• Task brief:
Where the records below reach the line containing "KEYS2 pin K3: D7 -> D0", start transcribing, and end with the line containing "SD2 pin MOSI: D8 -> D7", exactly and with nothing else added.

• Stored dataset items:
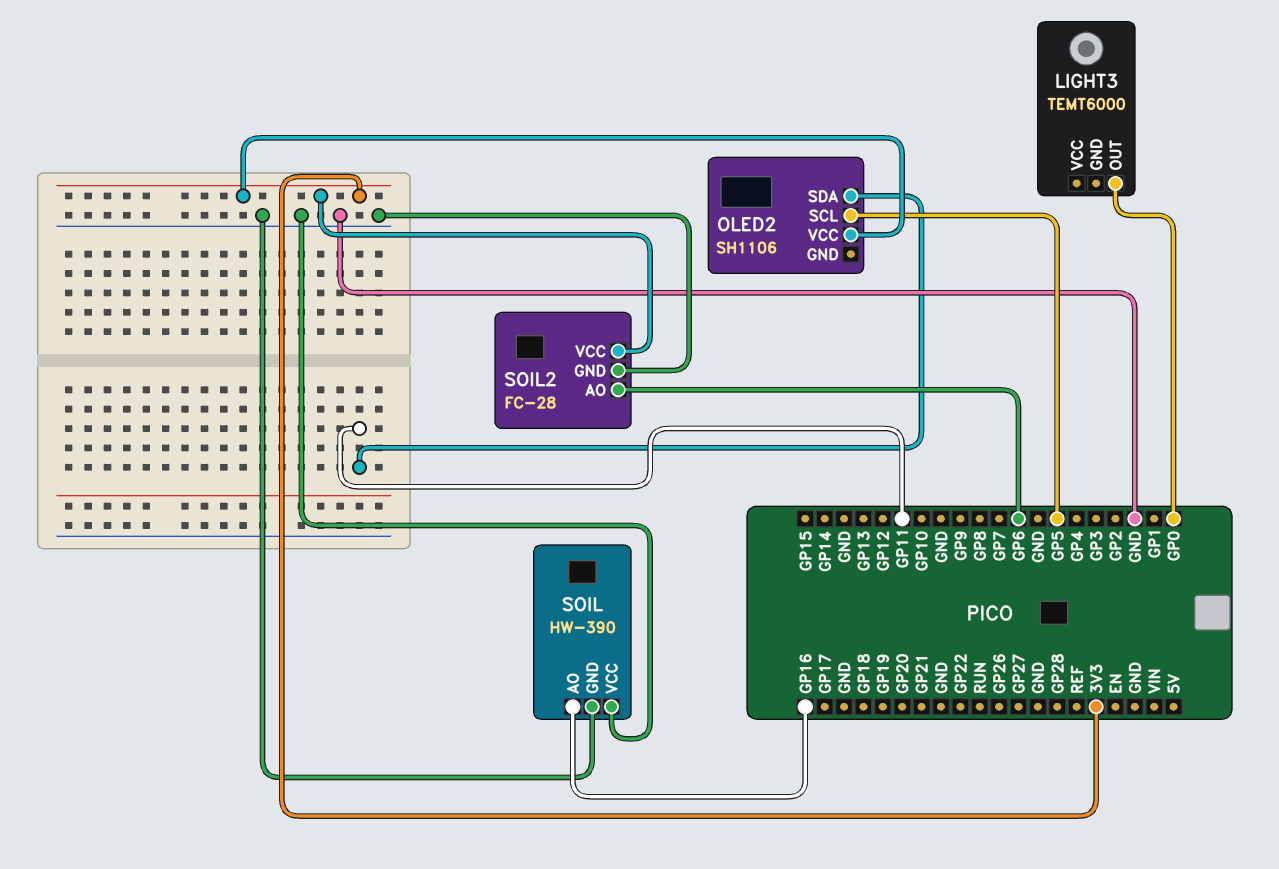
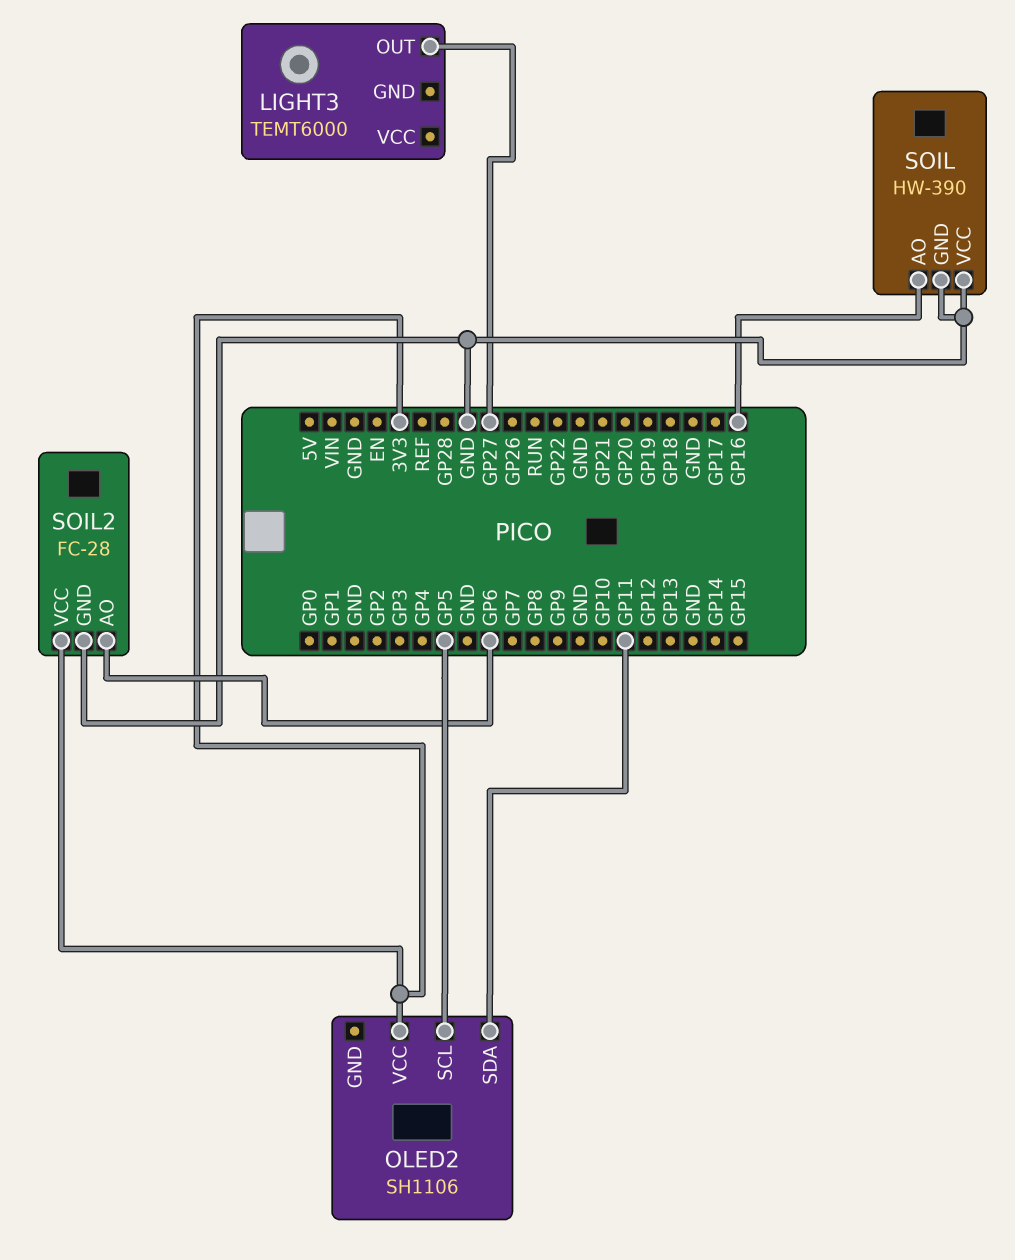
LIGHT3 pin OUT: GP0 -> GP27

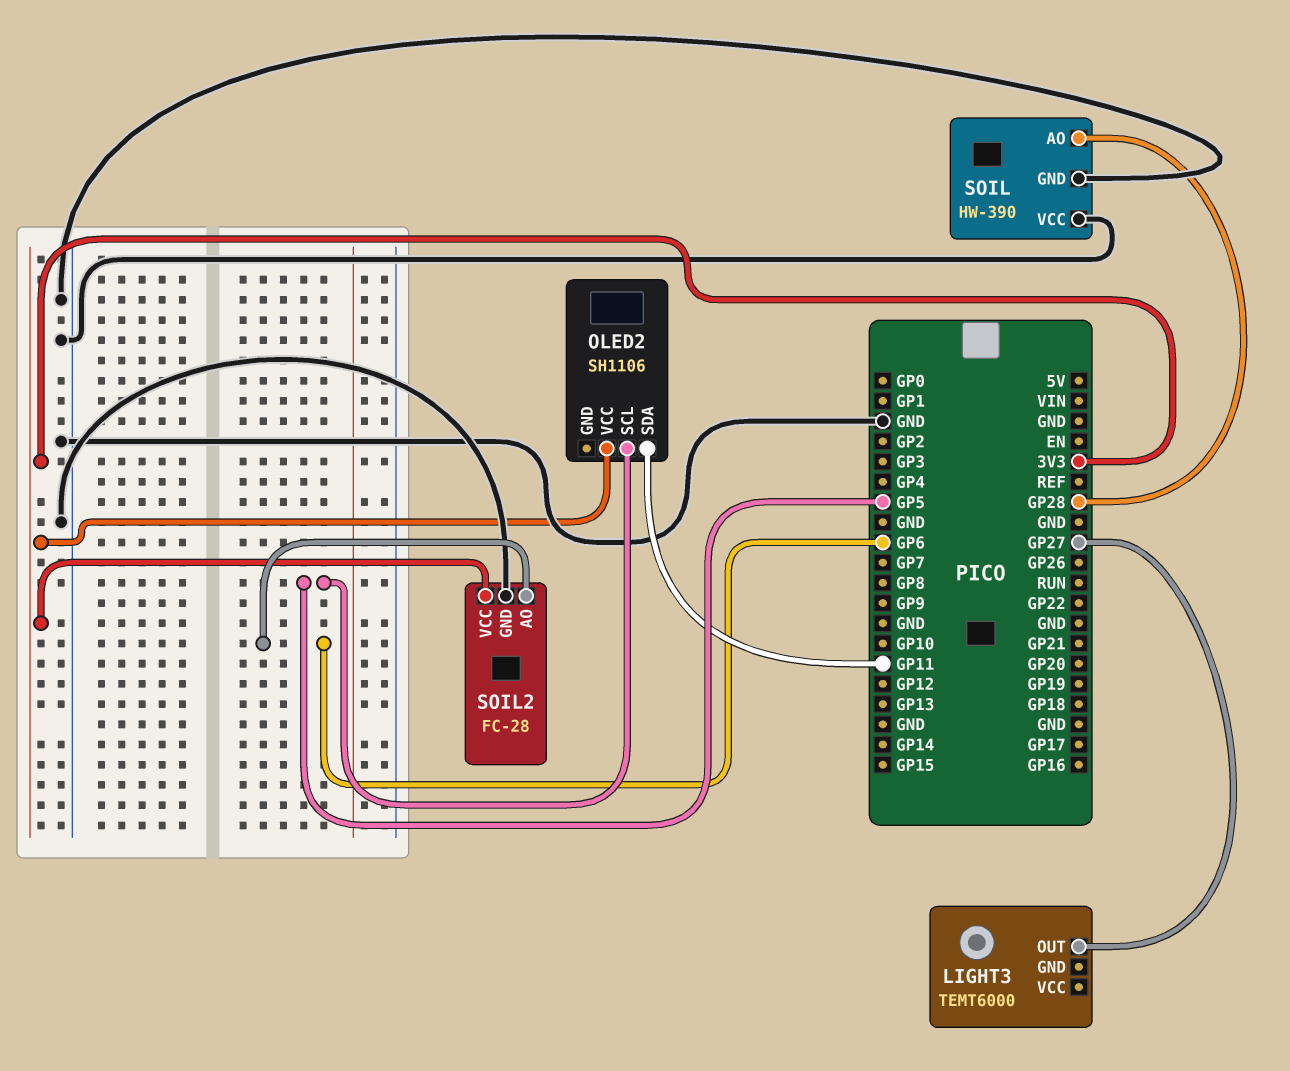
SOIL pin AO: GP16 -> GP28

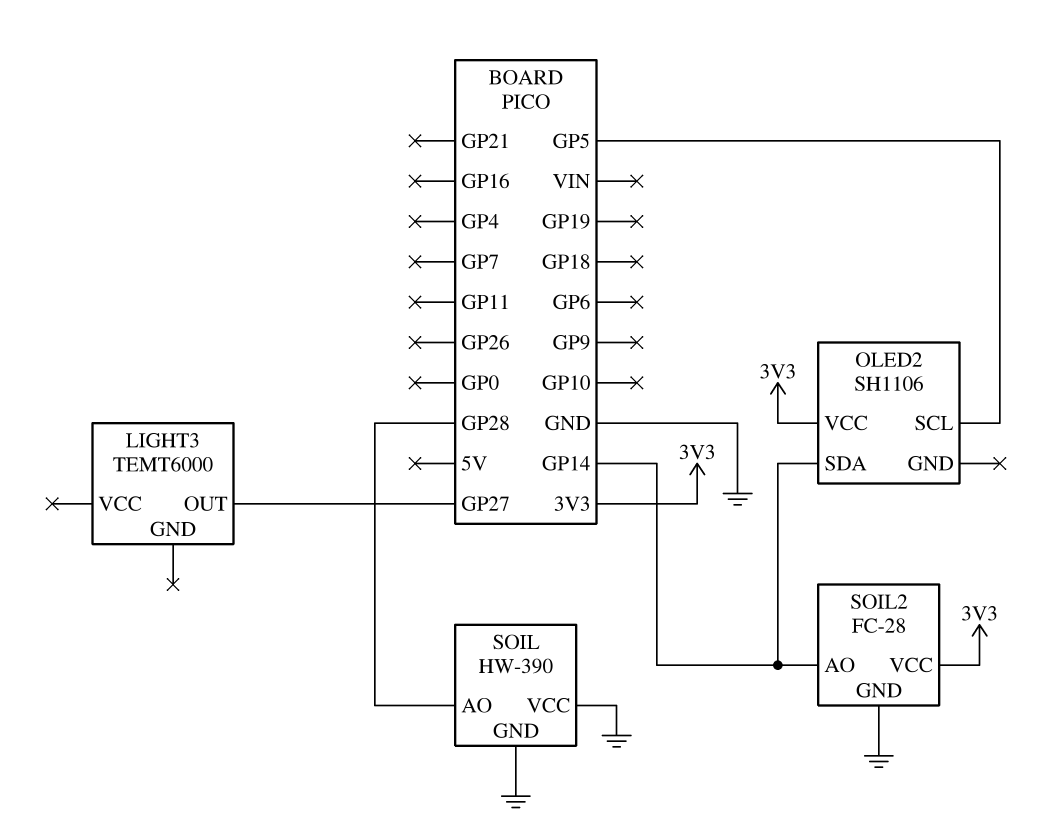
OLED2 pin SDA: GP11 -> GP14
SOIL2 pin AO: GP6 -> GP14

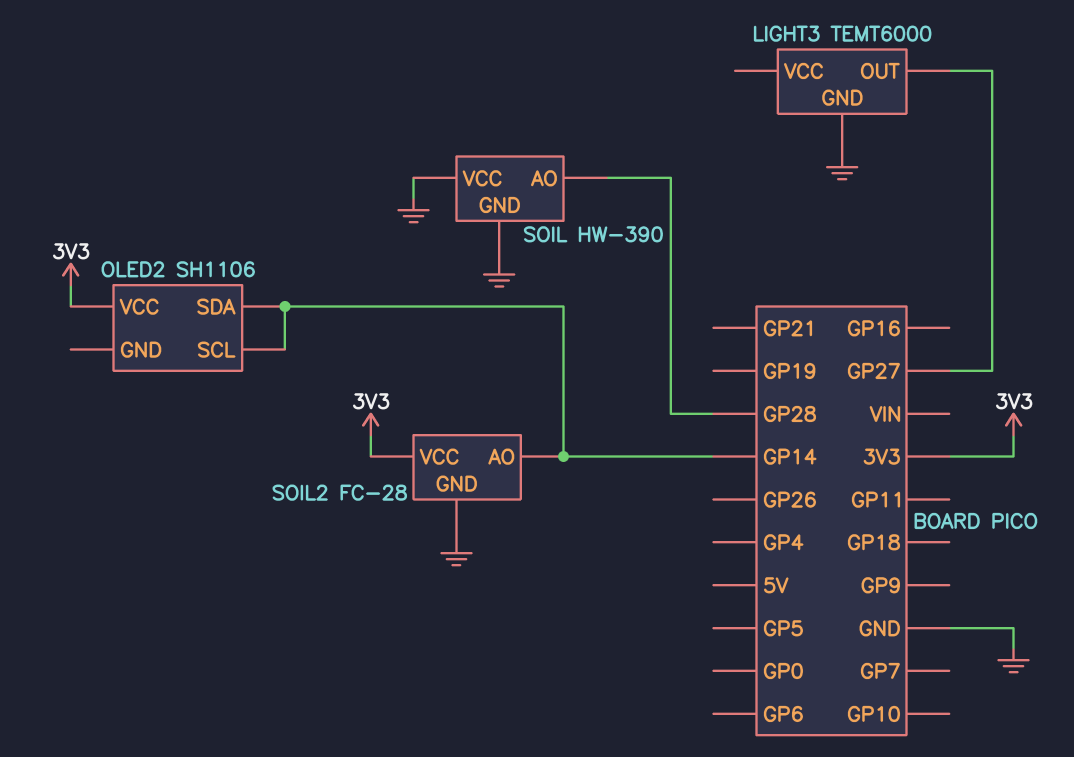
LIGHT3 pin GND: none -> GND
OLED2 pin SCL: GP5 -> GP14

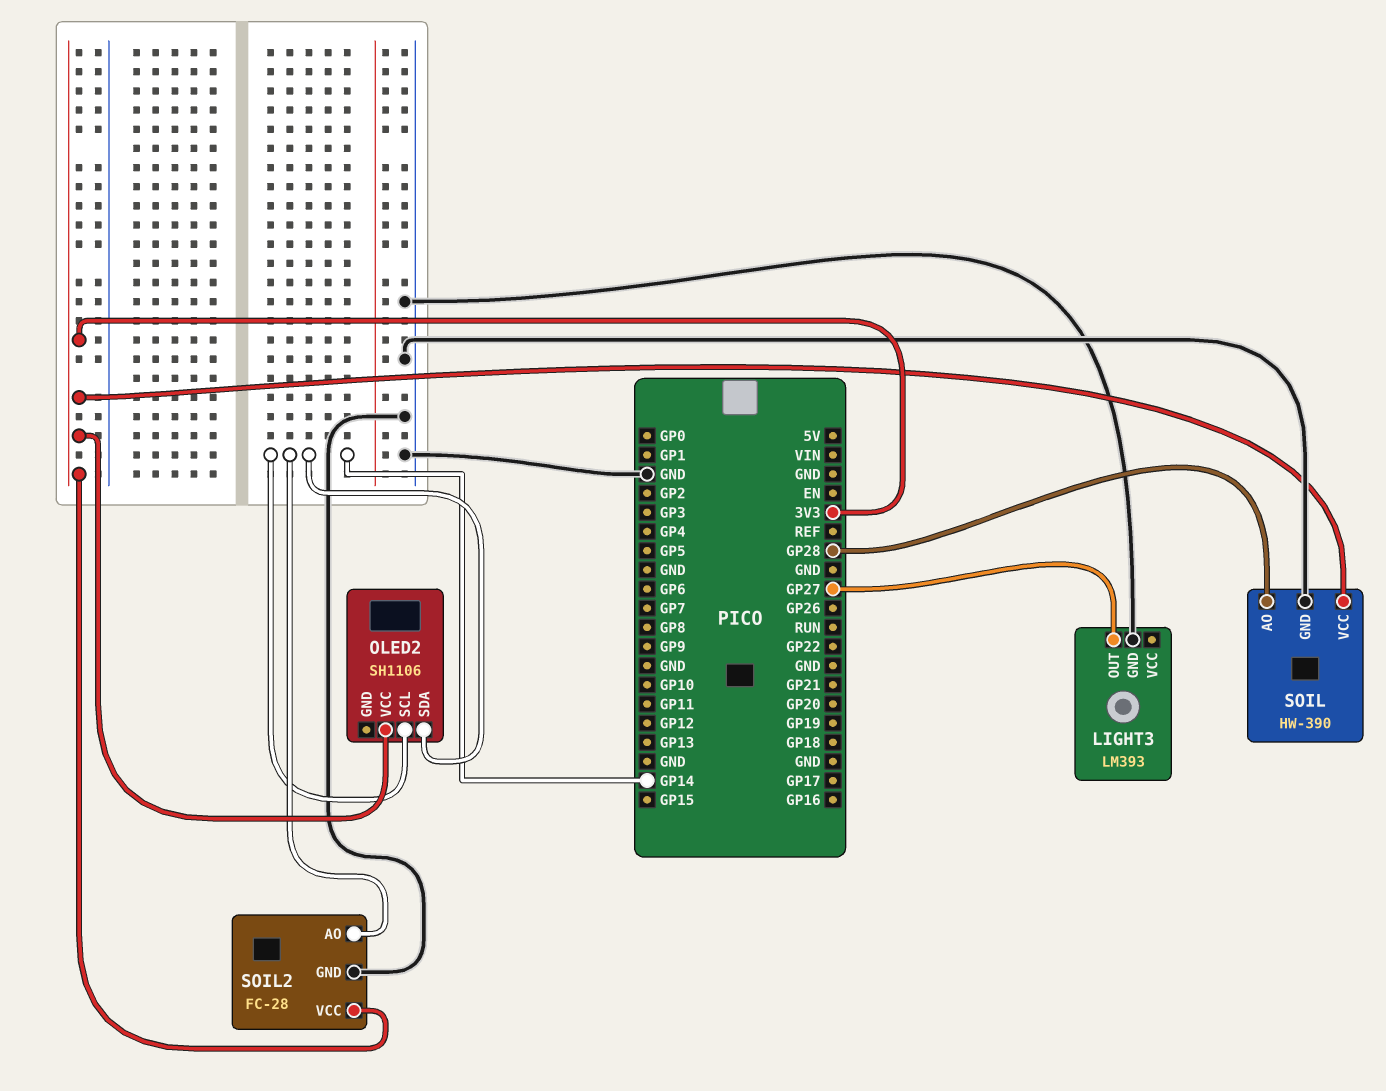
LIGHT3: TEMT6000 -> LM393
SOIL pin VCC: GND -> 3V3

---

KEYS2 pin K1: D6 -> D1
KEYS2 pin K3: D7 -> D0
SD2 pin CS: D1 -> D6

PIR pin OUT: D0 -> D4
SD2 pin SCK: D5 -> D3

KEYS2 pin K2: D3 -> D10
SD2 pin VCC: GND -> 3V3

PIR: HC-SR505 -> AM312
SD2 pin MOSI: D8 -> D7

• Task response:
KEYS2 pin K3: D7 -> D0
SD2 pin CS: D1 -> D6

PIR pin OUT: D0 -> D4
SD2 pin SCK: D5 -> D3

KEYS2 pin K2: D3 -> D10
SD2 pin VCC: GND -> 3V3

PIR: HC-SR505 -> AM312
SD2 pin MOSI: D8 -> D7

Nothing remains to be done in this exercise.